**Work required:** Isolate every line in the data with the string "green" and copy it.

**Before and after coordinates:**

_ _ _ _ _ _ _

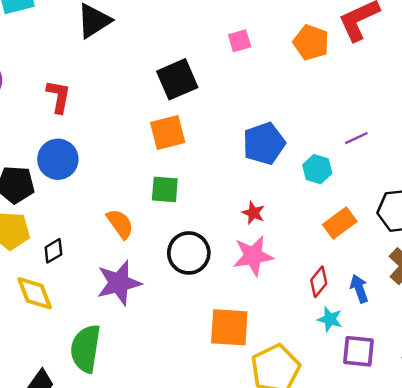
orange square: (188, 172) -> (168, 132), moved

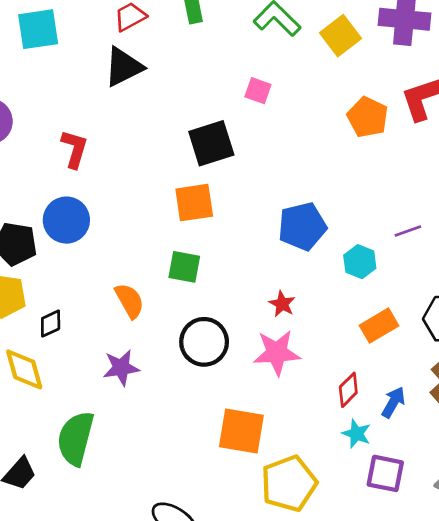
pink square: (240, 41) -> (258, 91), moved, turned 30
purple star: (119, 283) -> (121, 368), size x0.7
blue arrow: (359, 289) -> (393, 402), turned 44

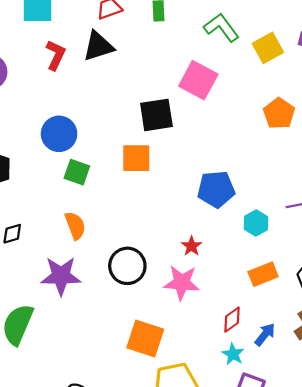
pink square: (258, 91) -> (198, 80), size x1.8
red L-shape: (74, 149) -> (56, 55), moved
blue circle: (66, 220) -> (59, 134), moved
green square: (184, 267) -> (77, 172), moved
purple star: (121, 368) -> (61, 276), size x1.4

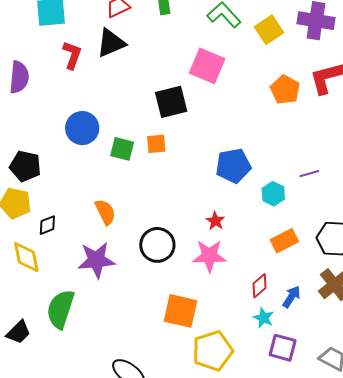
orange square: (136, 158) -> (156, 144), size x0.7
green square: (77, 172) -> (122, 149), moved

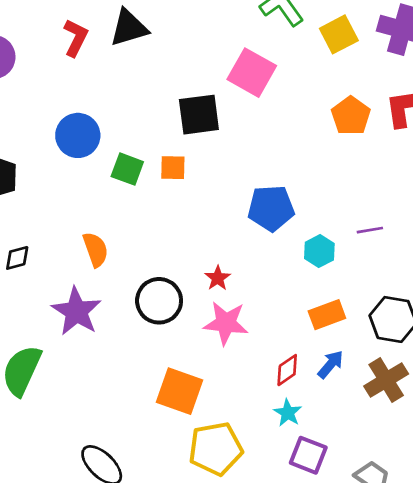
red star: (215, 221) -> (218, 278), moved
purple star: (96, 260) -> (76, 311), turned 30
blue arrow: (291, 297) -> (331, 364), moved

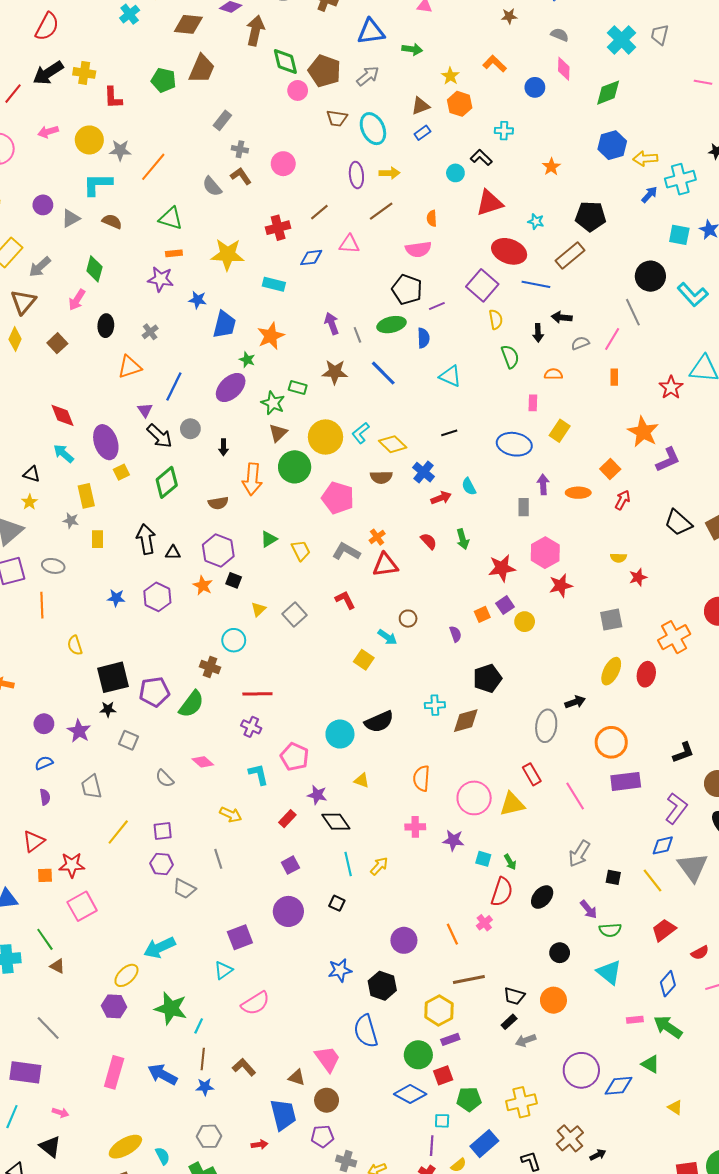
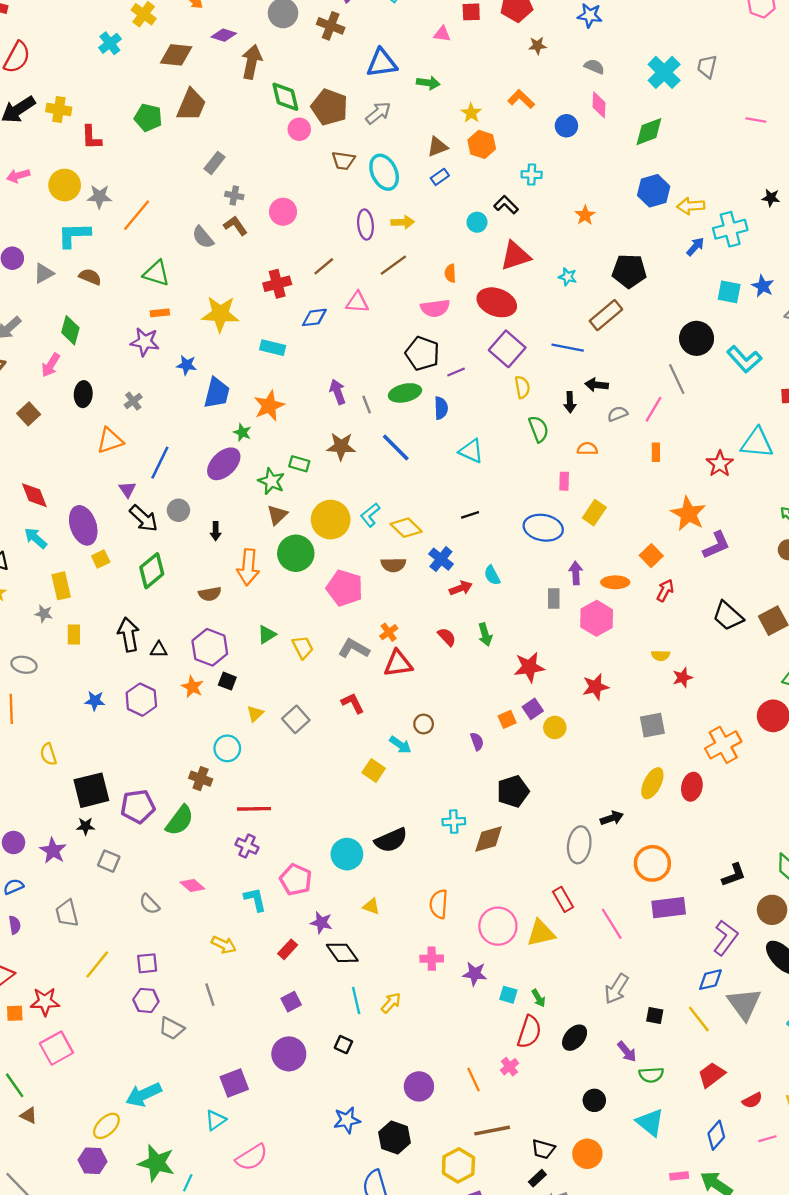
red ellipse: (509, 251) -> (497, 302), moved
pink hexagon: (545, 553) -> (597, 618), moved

_ _ _ _ _ _ _

**Response below:**
green square: (184, 267) -> (77, 172), moved
green square: (77, 172) -> (122, 149), moved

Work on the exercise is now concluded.